### [YOUR GOAL]
Below are records; extract exactly the lines from the one with "ENC pin SW: RX2 -> D13" through the final line, including both, but drop the pictures.

[Content revision data]
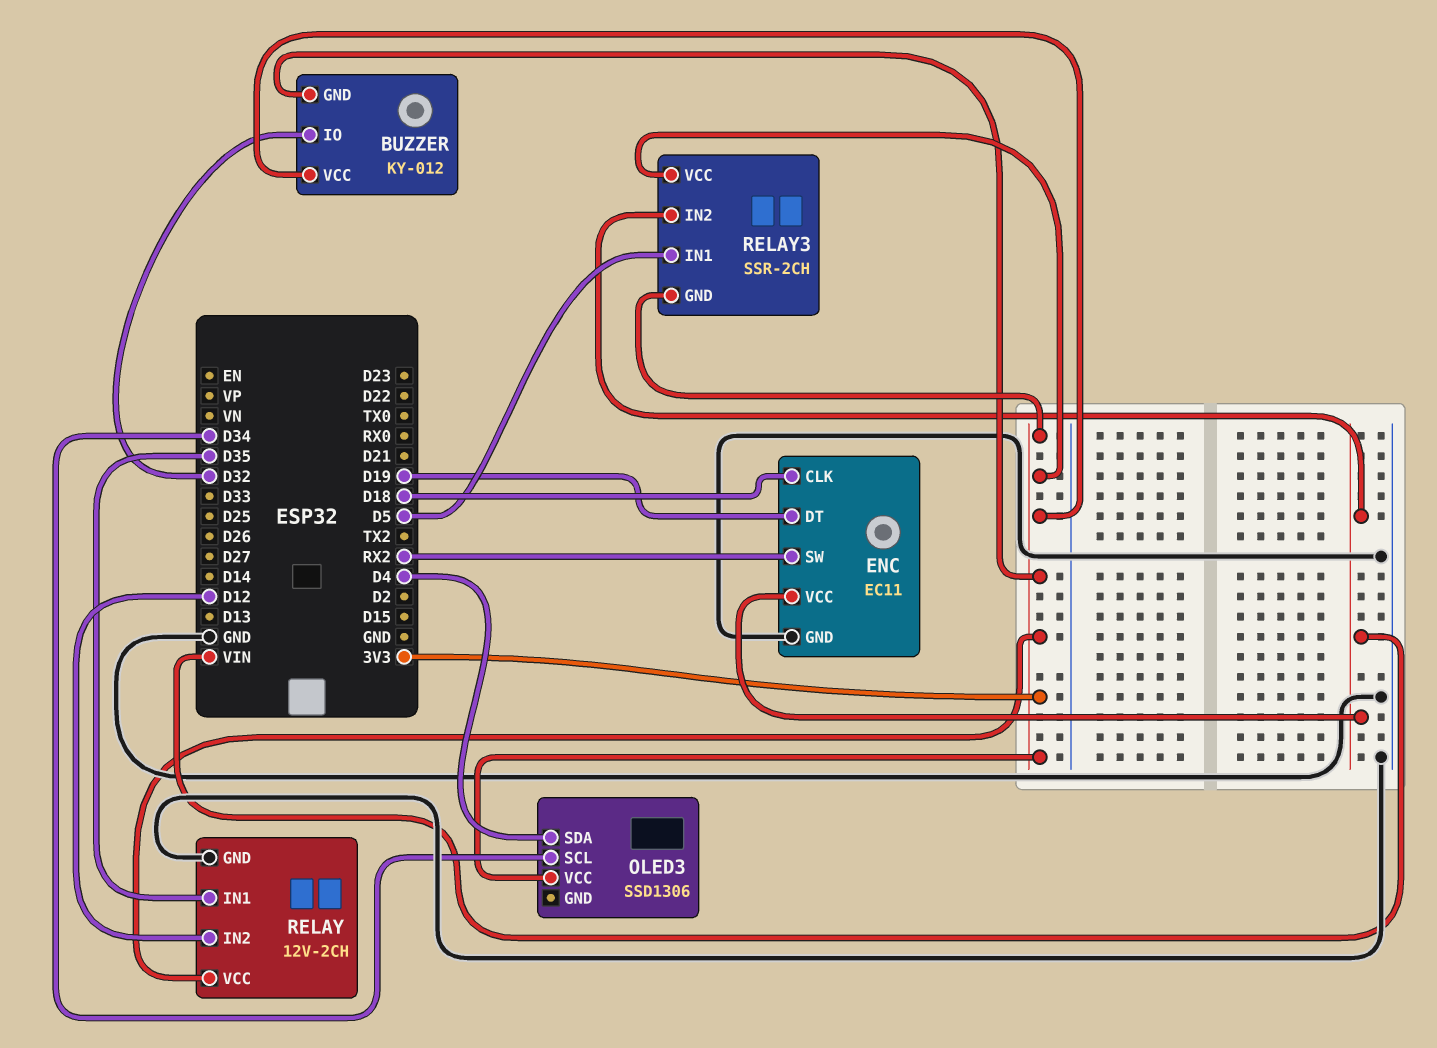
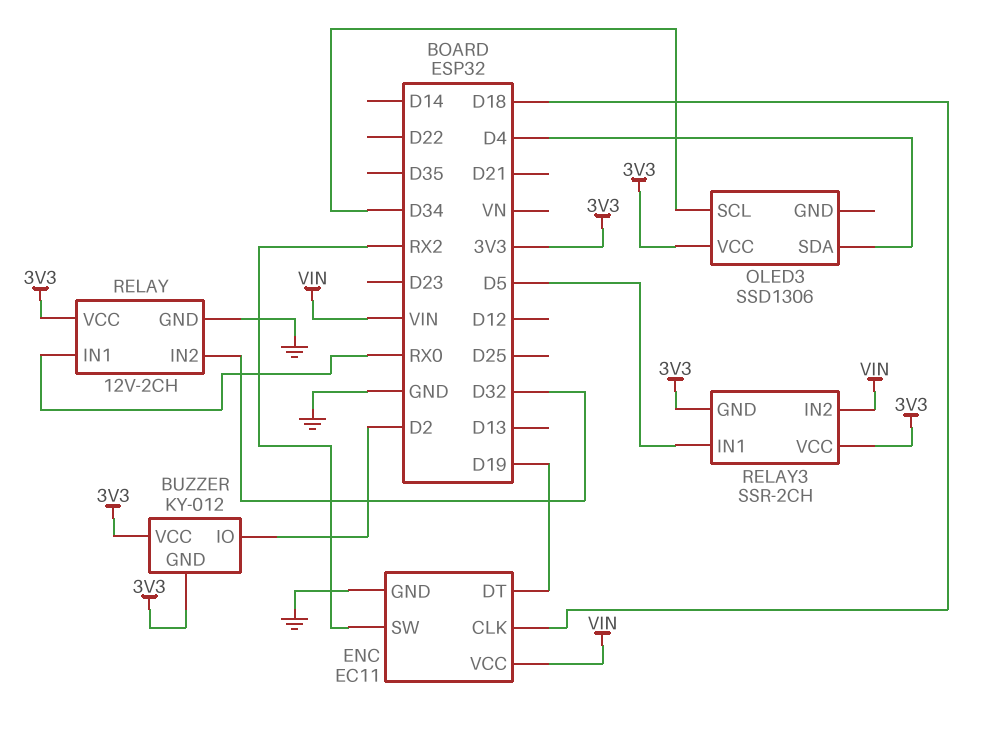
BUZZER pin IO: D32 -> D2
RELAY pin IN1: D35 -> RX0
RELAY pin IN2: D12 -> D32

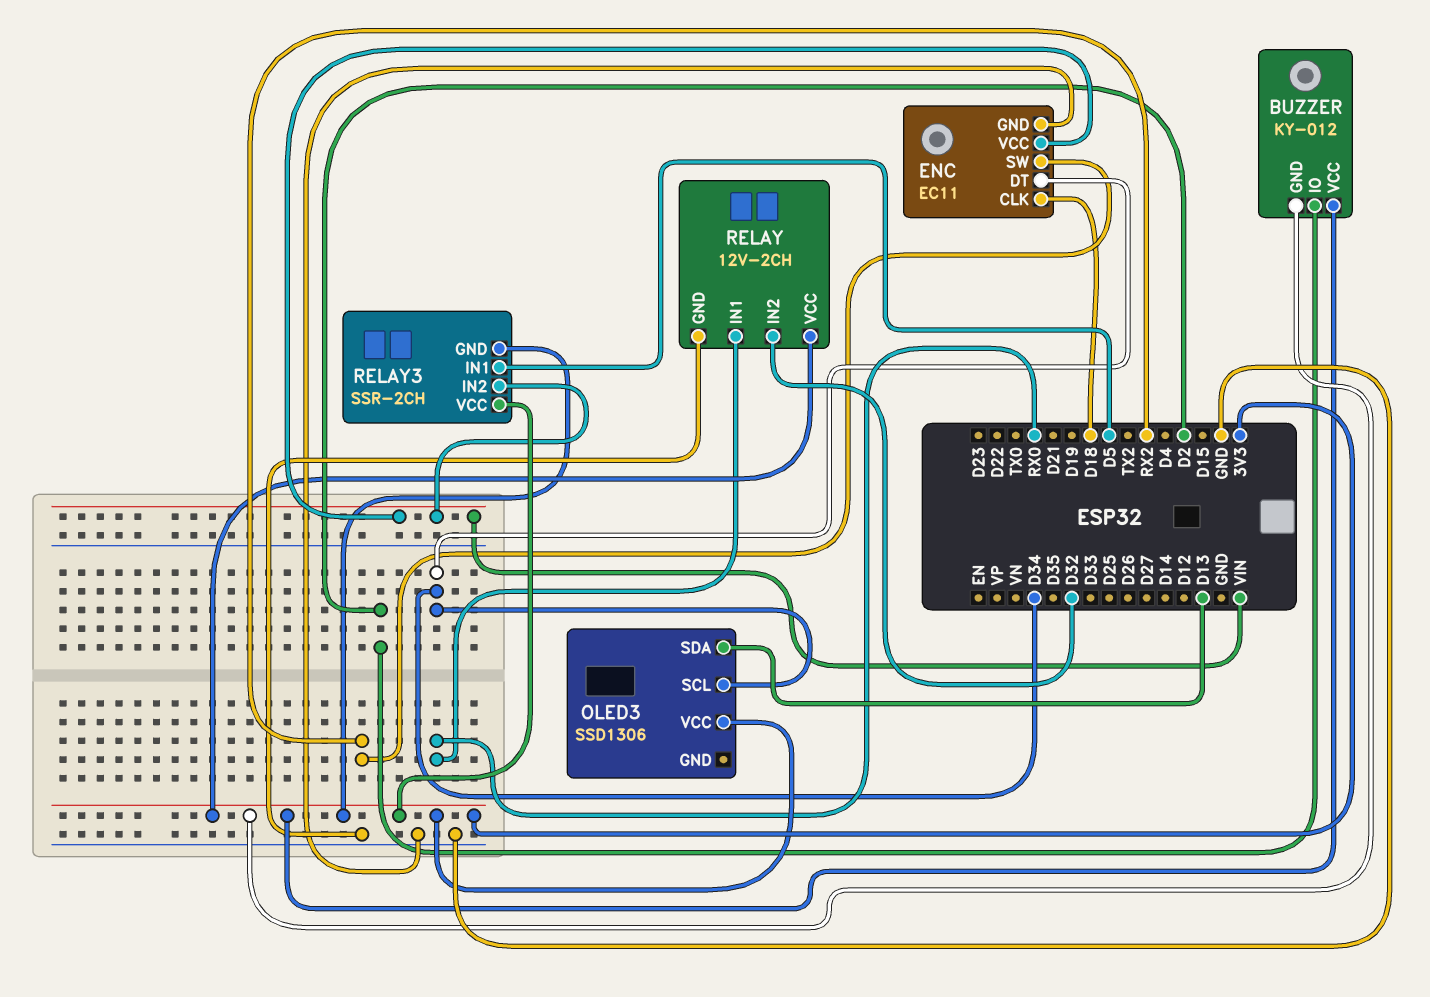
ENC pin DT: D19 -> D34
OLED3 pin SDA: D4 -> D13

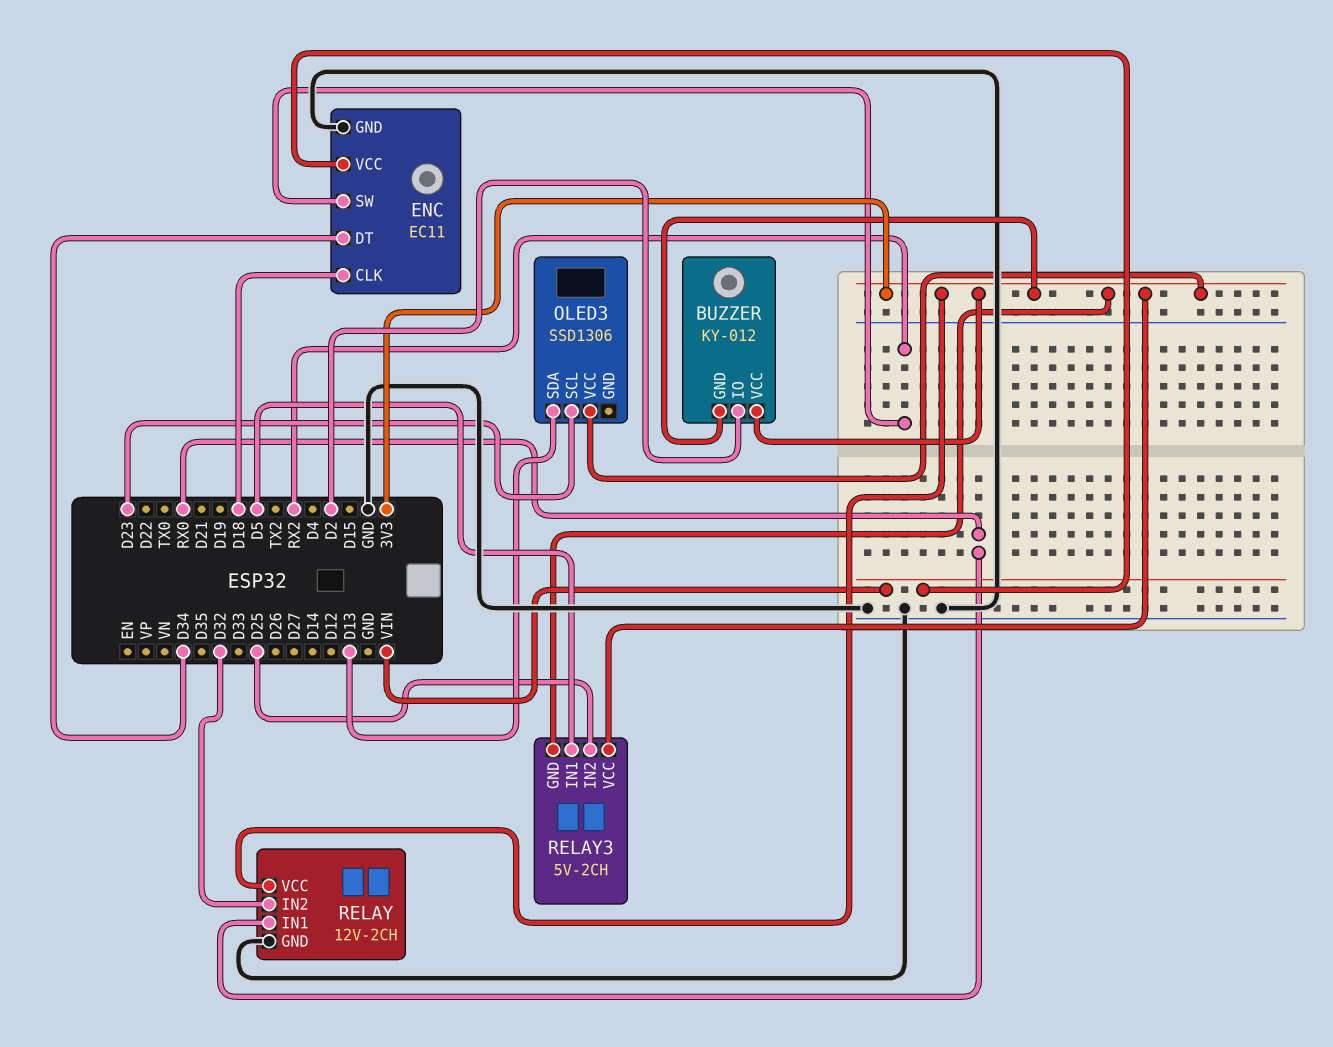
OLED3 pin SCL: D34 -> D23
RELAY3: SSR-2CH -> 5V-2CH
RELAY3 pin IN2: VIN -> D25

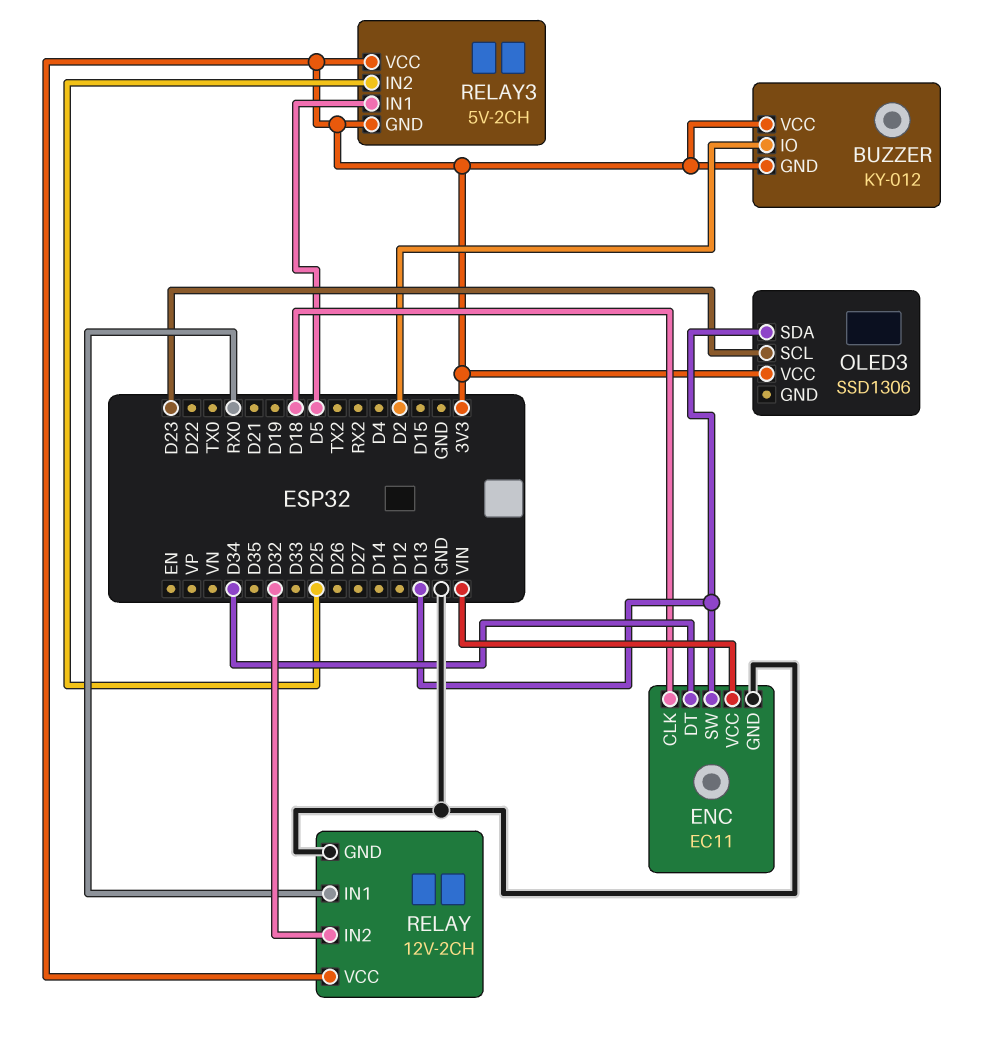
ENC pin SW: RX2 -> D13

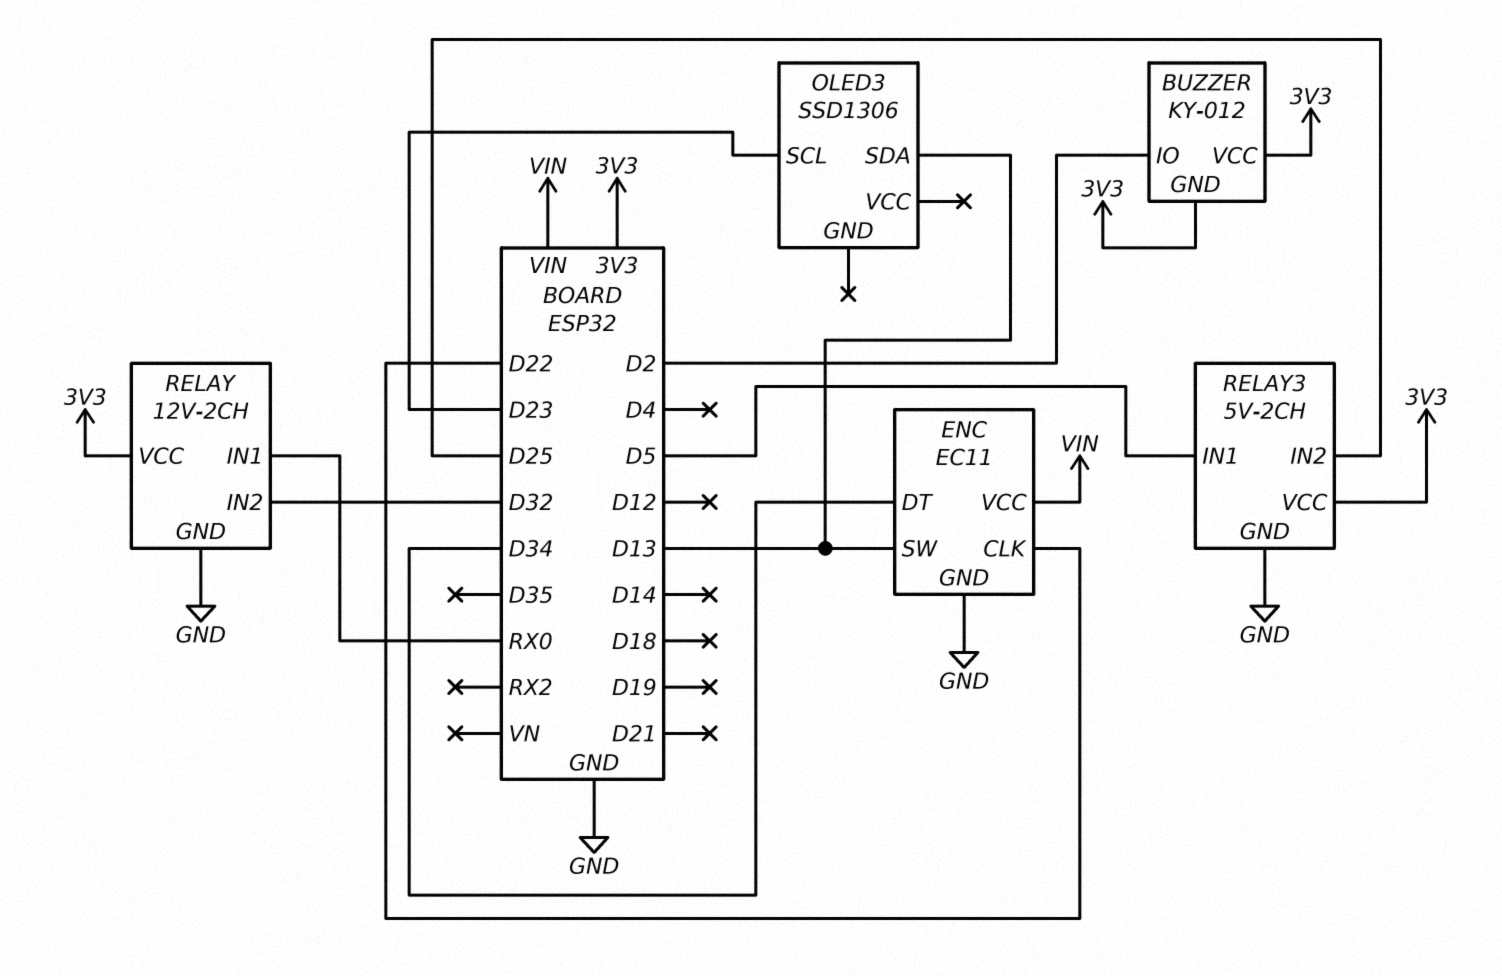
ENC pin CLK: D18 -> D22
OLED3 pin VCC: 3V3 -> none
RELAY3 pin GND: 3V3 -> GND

### [RESPONSE]
ENC pin SW: RX2 -> D13

ENC pin CLK: D18 -> D22
OLED3 pin VCC: 3V3 -> none
RELAY3 pin GND: 3V3 -> GND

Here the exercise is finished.